(Shape position tracking data)
────────────────

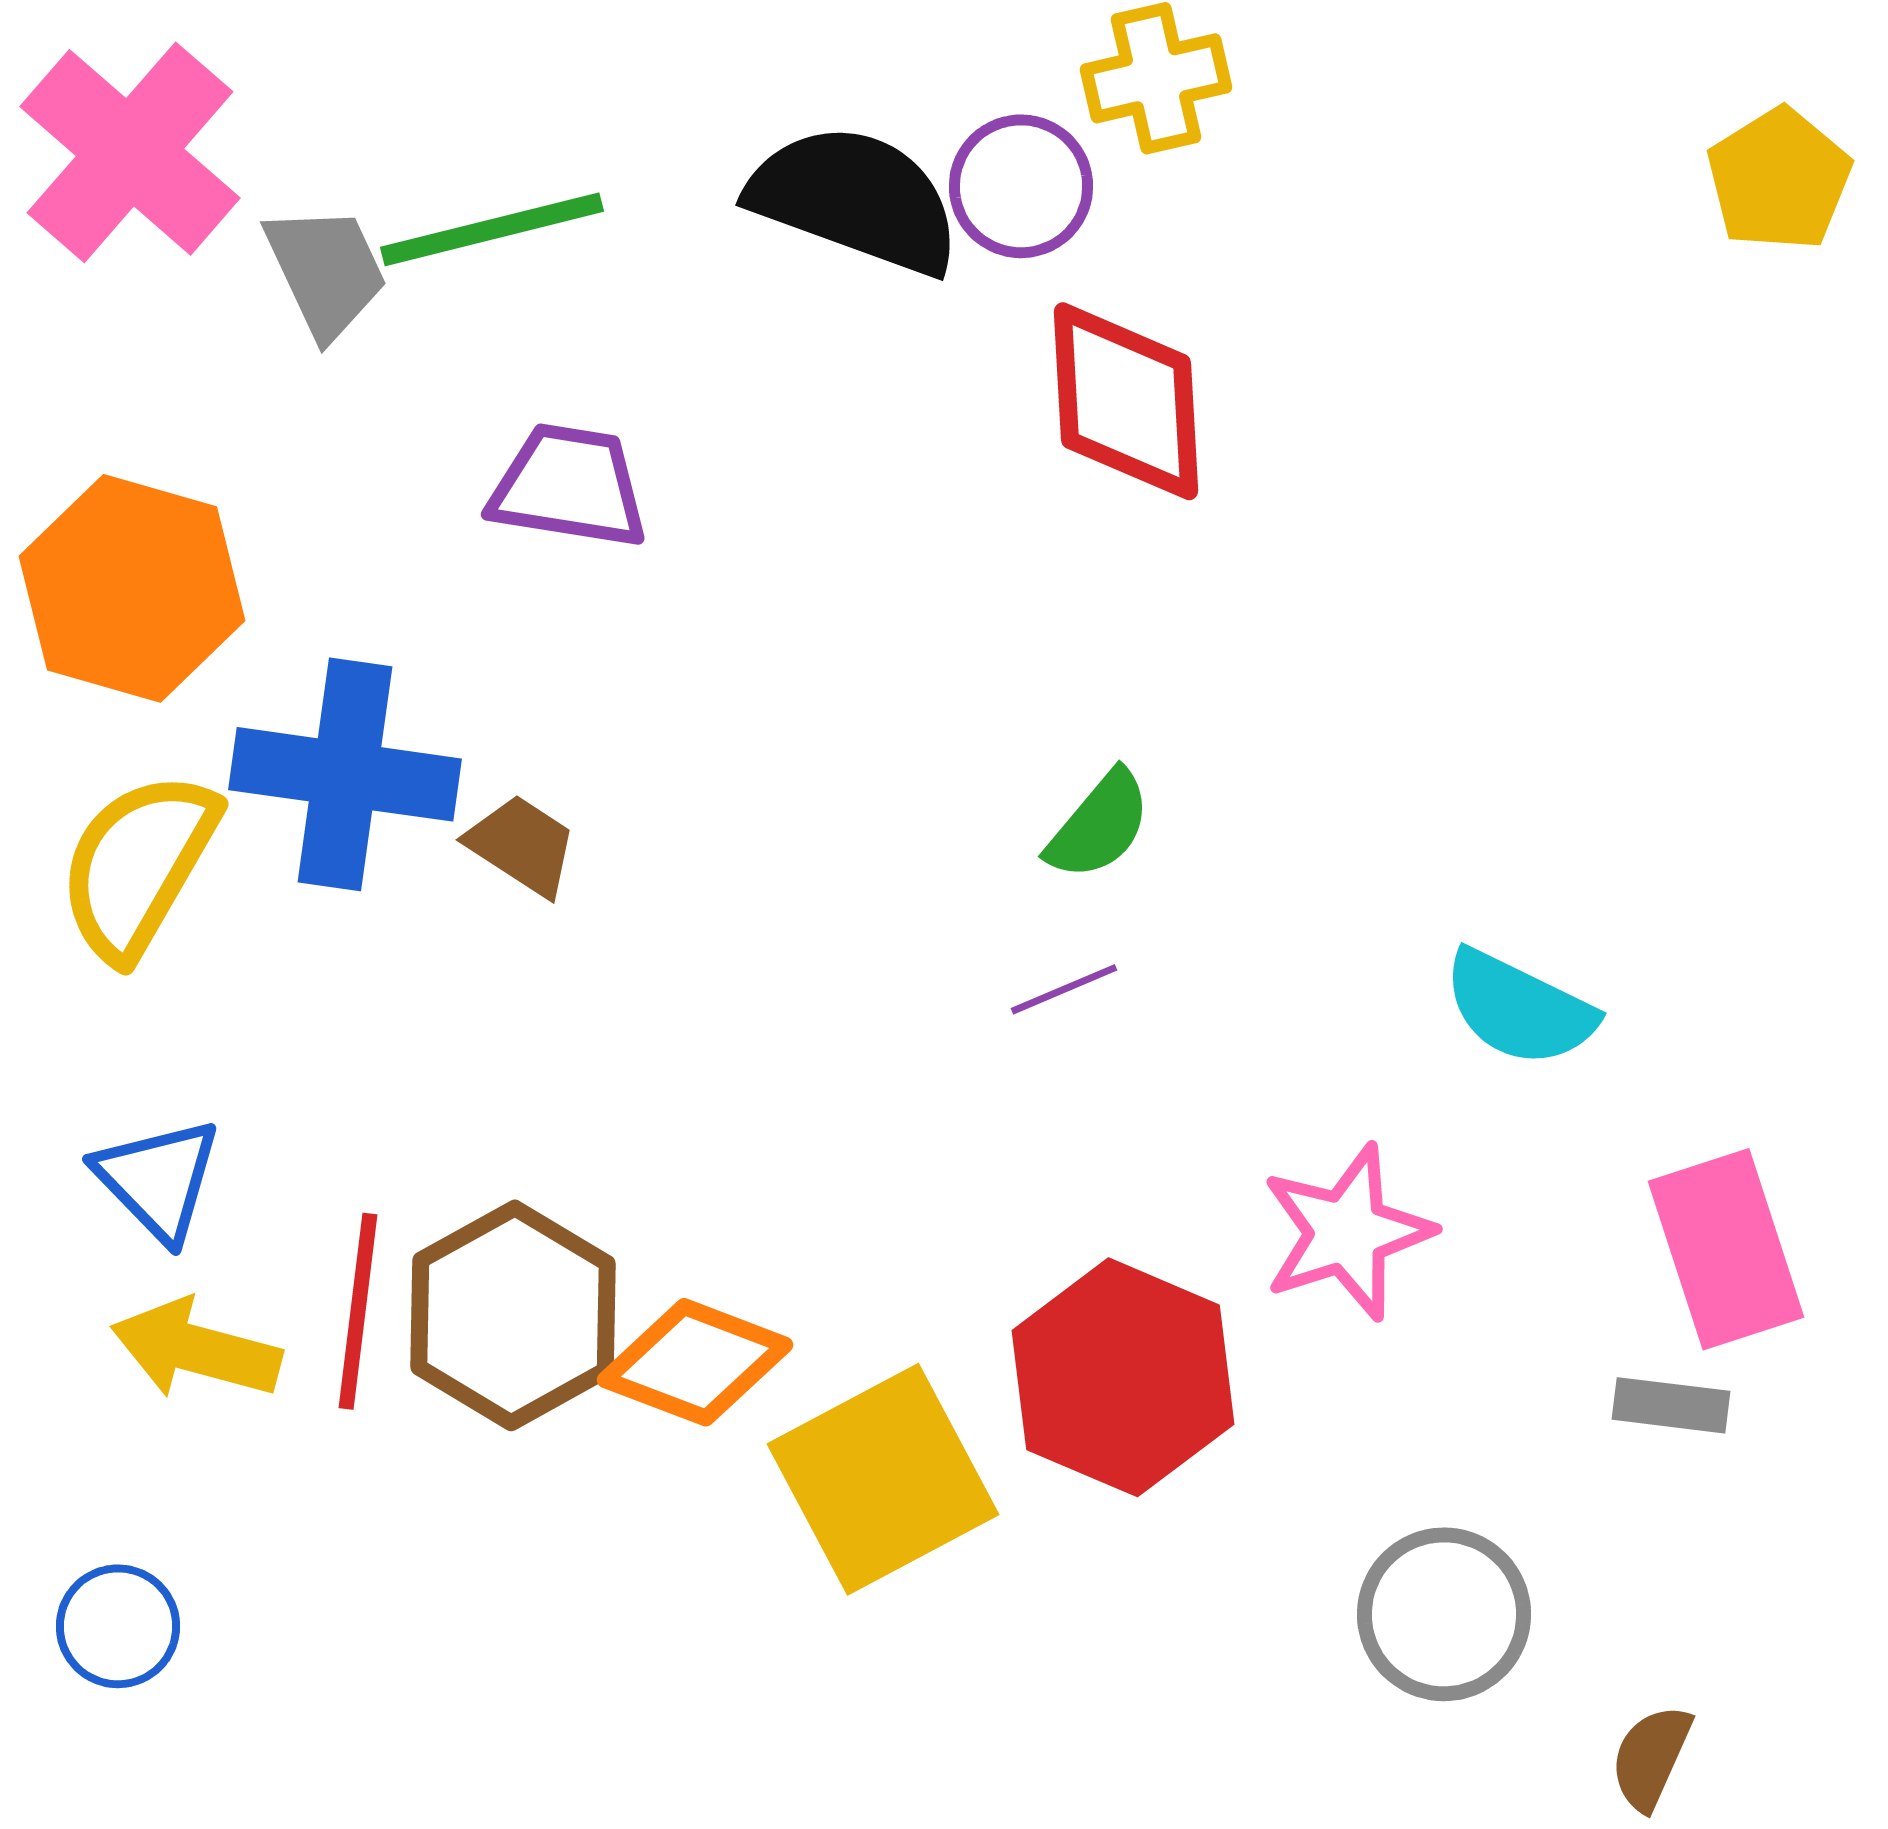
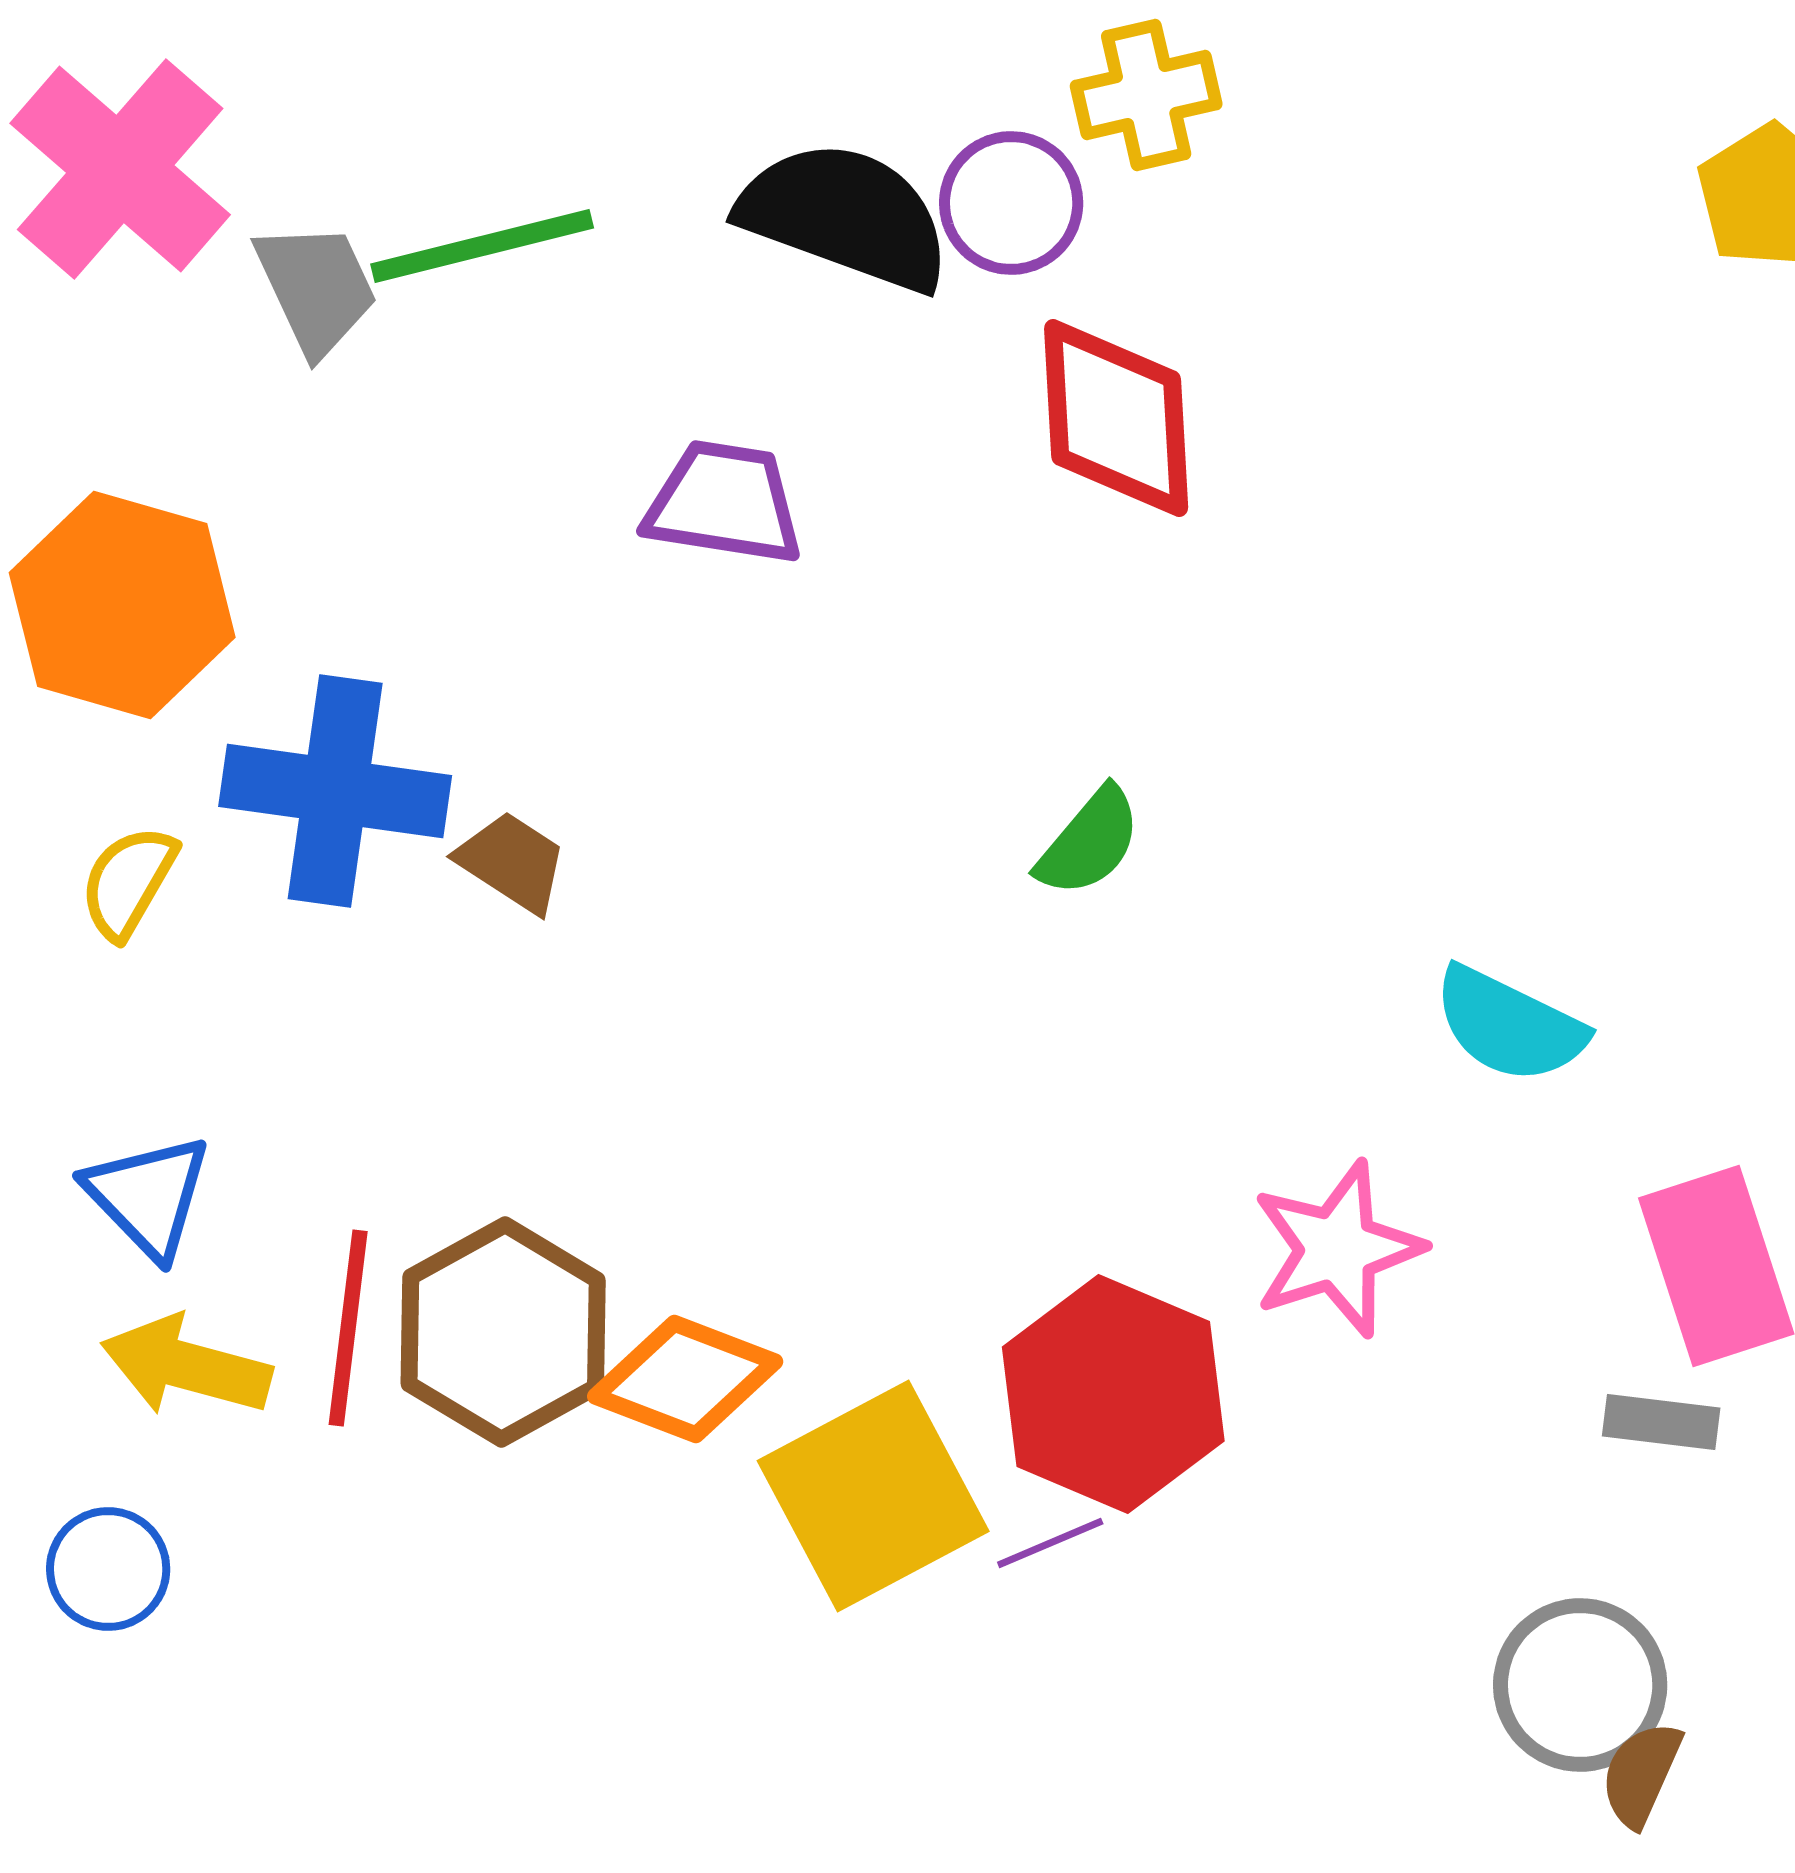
purple trapezoid: (569, 486) -> (724, 503), moved
yellow semicircle: (138, 865) -> (128, 882), size x0.6
purple line: (1064, 989) -> (1050, 1543), moved
gray circle: (1444, 1614) -> (1580, 1685), moved
blue circle: (118, 1626) -> (108, 1569), moved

────────────────

WHAT YOU NEED TO DO: Since the copy must contain no pictures, return only the text of the records, exactly as it stands.

ANSWER SECTION:
purple trapezoid: (569, 486) -> (724, 503), moved
yellow semicircle: (138, 865) -> (128, 882), size x0.6
purple line: (1064, 989) -> (1050, 1543), moved
gray circle: (1444, 1614) -> (1580, 1685), moved
blue circle: (118, 1626) -> (108, 1569), moved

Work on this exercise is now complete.